Source records:
= = =
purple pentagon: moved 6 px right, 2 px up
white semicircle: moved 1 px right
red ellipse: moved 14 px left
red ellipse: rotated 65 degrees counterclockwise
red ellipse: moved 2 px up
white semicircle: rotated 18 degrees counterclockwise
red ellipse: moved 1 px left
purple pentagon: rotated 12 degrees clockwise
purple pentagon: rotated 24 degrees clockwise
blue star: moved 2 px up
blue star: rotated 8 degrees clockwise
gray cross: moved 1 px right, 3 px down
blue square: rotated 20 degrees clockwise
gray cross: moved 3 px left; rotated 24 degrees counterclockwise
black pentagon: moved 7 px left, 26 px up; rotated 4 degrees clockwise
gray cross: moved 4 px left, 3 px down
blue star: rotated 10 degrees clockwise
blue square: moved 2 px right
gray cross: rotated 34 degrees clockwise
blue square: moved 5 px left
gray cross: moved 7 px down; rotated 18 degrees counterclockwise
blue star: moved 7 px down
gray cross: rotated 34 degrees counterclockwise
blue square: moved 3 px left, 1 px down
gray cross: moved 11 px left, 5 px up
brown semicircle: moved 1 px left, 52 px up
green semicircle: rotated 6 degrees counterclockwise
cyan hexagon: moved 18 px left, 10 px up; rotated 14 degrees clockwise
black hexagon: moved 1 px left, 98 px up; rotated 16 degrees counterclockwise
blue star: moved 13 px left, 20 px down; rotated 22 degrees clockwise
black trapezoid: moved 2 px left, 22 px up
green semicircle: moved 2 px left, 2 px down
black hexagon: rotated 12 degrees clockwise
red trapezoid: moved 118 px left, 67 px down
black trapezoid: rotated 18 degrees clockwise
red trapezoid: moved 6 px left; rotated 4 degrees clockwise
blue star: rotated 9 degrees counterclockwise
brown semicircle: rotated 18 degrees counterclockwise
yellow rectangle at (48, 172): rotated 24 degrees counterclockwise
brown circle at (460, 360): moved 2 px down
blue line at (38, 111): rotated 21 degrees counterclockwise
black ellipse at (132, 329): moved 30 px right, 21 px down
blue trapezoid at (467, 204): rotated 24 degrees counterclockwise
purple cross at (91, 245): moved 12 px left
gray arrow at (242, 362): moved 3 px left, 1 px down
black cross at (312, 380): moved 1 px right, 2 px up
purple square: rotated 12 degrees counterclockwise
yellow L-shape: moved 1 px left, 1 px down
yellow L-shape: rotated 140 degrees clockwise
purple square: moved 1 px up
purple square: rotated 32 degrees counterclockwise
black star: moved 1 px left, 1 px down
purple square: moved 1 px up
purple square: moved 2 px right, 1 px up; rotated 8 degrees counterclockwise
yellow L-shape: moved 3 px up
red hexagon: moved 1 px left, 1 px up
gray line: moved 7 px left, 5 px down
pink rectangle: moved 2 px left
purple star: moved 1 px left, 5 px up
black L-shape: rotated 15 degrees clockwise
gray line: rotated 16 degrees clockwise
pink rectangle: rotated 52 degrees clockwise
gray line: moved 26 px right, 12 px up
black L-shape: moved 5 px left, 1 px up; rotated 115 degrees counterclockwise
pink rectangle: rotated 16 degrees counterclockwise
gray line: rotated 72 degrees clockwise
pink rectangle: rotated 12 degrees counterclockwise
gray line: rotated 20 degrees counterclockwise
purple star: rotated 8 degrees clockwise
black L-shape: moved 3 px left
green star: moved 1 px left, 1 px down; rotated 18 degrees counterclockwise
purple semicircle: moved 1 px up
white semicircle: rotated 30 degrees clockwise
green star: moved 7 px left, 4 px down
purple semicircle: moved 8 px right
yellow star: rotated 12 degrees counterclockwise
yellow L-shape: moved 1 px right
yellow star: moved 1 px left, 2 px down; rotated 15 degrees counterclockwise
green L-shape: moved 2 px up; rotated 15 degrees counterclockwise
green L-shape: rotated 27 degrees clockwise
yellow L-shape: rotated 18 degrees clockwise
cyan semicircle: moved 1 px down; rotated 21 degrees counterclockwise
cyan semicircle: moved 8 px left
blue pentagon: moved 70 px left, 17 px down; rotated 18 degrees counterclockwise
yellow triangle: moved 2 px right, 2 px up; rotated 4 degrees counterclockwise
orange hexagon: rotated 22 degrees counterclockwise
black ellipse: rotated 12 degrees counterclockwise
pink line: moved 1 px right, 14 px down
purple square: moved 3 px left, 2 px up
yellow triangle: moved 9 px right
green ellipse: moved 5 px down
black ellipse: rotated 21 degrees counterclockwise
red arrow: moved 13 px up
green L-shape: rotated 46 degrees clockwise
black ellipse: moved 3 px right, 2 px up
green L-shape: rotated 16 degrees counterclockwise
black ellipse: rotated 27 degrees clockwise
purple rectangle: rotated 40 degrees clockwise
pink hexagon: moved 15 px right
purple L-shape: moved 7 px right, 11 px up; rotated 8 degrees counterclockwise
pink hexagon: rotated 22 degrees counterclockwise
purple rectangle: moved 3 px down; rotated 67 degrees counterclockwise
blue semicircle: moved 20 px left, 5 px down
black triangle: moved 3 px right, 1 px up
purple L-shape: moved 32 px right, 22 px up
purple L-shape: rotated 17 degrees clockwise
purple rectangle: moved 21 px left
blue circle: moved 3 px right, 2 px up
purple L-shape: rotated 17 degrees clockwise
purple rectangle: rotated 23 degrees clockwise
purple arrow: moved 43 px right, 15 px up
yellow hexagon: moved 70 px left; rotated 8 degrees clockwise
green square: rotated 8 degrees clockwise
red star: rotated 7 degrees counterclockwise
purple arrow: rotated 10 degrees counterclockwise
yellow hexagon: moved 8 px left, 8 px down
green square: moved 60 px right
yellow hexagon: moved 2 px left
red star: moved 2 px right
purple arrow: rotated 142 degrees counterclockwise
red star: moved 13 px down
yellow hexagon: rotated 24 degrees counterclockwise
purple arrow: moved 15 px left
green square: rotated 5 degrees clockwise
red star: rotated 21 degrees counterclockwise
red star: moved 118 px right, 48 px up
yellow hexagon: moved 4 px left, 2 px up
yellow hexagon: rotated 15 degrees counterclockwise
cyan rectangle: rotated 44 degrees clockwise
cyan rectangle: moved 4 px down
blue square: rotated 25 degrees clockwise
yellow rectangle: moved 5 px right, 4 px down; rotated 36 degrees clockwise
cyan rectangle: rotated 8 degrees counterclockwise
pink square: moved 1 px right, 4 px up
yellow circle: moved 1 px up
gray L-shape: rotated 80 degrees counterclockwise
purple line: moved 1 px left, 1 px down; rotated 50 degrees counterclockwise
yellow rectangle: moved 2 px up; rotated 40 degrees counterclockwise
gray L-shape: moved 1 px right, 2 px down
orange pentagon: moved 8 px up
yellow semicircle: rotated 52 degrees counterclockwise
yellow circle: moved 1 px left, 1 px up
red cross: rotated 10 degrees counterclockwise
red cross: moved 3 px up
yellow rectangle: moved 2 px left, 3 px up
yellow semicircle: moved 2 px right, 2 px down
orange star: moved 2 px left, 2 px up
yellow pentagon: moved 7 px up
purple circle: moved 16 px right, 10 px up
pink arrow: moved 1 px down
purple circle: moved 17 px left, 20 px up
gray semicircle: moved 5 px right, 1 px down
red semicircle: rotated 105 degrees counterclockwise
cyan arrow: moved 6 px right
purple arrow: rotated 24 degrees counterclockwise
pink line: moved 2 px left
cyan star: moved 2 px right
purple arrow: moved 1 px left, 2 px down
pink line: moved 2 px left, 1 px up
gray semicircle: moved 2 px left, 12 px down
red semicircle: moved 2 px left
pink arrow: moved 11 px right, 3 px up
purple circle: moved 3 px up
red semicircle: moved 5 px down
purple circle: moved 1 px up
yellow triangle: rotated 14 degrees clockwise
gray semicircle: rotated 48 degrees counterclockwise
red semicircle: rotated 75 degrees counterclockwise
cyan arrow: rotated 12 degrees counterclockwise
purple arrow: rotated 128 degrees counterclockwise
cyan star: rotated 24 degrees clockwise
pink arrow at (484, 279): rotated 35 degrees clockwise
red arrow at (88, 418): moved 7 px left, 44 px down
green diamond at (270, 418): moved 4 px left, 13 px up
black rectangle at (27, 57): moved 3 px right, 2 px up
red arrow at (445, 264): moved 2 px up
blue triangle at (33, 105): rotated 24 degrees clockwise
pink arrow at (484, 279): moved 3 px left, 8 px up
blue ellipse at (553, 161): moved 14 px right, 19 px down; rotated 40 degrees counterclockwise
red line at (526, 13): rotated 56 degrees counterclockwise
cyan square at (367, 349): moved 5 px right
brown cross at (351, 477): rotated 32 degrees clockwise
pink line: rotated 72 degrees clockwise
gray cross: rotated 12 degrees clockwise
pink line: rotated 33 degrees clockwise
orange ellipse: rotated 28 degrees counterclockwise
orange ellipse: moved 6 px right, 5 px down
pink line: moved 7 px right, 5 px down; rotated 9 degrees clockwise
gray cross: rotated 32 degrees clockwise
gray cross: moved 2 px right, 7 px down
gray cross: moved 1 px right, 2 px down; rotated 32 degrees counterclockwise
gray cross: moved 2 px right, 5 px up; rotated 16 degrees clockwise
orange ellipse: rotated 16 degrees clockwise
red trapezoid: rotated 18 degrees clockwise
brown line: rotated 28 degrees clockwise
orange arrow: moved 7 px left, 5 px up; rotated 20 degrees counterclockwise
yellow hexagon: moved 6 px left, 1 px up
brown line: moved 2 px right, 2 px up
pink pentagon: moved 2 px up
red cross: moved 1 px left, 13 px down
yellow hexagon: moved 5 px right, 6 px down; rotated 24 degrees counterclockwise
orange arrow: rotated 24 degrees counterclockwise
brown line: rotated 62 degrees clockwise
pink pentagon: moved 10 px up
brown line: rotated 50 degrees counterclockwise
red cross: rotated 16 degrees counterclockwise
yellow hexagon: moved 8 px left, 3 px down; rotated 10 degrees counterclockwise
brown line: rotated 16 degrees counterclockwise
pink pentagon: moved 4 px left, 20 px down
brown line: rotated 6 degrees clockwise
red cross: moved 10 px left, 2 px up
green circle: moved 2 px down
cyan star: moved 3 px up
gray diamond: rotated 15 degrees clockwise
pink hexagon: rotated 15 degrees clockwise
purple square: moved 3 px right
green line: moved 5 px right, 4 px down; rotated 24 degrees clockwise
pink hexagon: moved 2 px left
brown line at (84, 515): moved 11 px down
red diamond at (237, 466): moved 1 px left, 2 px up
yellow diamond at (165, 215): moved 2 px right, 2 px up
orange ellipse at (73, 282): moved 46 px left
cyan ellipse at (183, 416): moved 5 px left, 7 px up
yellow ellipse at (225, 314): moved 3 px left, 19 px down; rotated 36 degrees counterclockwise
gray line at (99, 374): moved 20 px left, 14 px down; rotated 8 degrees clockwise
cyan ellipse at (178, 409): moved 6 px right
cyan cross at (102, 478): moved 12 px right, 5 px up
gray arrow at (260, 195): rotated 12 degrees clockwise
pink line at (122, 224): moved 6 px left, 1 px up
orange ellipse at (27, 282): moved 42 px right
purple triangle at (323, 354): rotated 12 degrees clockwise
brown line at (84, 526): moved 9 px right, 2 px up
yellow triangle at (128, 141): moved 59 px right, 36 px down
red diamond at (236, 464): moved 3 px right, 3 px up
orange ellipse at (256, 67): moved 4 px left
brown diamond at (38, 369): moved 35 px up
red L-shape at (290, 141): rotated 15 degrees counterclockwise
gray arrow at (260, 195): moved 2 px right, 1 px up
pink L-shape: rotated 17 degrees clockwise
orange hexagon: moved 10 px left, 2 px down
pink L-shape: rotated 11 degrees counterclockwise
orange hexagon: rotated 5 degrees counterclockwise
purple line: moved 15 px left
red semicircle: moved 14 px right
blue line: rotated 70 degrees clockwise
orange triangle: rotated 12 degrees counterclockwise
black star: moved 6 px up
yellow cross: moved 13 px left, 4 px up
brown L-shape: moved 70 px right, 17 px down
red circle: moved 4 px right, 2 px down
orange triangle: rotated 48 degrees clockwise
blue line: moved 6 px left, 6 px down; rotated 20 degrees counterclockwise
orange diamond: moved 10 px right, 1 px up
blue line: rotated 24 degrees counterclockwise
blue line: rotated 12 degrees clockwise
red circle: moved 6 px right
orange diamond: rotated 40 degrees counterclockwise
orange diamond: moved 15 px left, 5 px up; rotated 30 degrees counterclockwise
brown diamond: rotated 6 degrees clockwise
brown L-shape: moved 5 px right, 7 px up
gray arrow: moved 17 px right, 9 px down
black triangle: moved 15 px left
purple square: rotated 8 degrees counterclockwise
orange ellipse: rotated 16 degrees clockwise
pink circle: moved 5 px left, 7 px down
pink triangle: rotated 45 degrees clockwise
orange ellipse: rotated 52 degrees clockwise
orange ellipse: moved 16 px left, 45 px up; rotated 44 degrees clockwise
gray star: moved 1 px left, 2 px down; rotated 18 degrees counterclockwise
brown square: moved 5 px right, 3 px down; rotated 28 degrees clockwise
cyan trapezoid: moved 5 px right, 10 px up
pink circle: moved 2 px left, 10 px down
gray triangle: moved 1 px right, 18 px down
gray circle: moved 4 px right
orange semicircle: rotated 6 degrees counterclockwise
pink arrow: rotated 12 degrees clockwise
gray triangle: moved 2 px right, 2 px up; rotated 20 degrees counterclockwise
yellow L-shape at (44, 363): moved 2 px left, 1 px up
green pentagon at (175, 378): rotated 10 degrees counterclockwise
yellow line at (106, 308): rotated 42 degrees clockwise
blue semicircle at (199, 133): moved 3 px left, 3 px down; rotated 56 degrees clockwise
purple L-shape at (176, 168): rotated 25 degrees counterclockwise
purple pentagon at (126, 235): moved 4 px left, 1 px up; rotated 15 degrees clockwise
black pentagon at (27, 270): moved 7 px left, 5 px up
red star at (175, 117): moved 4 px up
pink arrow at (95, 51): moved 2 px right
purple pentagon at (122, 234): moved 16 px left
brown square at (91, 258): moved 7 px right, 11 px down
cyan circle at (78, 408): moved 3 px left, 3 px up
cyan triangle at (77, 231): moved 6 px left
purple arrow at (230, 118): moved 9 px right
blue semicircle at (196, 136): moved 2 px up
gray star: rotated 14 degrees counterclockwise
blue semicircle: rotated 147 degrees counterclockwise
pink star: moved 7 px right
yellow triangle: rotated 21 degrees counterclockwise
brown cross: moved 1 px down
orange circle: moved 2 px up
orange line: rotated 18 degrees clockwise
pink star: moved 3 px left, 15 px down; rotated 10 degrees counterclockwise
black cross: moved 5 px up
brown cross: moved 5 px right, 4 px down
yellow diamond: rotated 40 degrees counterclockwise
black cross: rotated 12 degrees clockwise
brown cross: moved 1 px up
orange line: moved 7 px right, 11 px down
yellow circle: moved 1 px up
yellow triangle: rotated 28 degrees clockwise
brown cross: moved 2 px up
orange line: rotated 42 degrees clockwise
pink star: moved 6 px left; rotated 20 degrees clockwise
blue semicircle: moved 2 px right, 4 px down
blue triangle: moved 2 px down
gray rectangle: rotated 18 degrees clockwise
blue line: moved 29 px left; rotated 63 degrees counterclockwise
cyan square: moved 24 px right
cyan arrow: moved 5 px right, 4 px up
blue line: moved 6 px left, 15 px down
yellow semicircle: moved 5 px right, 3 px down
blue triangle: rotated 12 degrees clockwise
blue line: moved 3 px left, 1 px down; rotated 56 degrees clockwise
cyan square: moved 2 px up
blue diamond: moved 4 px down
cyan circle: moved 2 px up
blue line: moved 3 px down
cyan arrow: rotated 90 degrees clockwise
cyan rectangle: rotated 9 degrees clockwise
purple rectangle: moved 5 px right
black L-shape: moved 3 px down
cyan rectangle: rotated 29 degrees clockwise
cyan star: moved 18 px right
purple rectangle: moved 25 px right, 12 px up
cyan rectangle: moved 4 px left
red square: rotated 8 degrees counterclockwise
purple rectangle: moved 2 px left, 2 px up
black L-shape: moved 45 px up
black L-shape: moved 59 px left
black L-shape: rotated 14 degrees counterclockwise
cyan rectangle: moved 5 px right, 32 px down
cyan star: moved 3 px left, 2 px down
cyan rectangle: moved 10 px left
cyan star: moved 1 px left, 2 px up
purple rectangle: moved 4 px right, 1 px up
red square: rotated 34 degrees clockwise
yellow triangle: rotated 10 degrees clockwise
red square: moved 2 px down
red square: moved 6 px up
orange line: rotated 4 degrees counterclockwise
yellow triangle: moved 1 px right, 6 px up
= = =
### Task objective
Show every line in the records above that contains the word "white".

### Task output
white semicircle: moved 1 px right
white semicircle: rotated 18 degrees counterclockwise
white semicircle: rotated 30 degrees clockwise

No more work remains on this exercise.